- _Stated task_
Return each of the rows below word for word, leaving out the pictures.
....
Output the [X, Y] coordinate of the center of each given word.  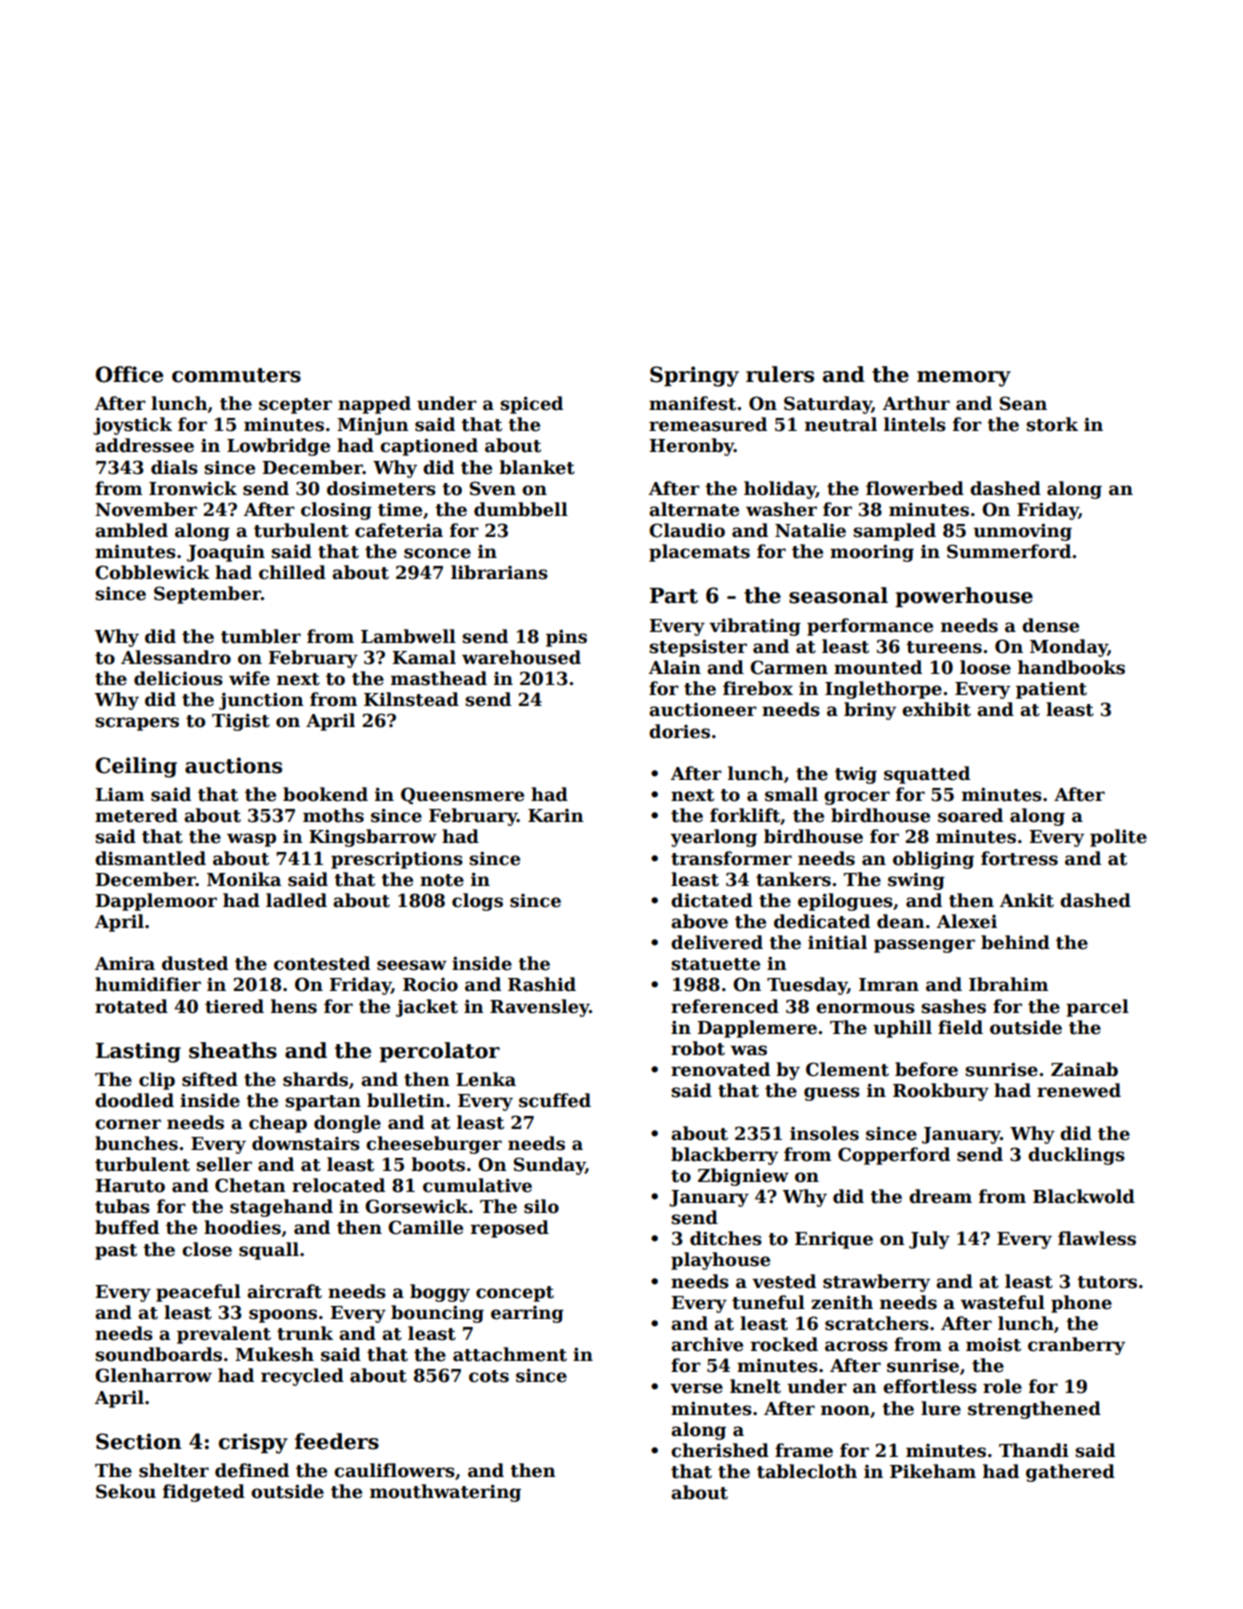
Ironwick [193, 488]
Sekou [126, 1491]
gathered [1070, 1473]
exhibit [936, 709]
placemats [699, 553]
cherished [720, 1450]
....
- _Expected answer_
Output the [X, Y] coordinate of the center of each given word.  
Ironwick [193, 488]
Sekou [126, 1491]
gathered [1070, 1473]
exhibit [936, 709]
placemats [699, 553]
cherished [720, 1450]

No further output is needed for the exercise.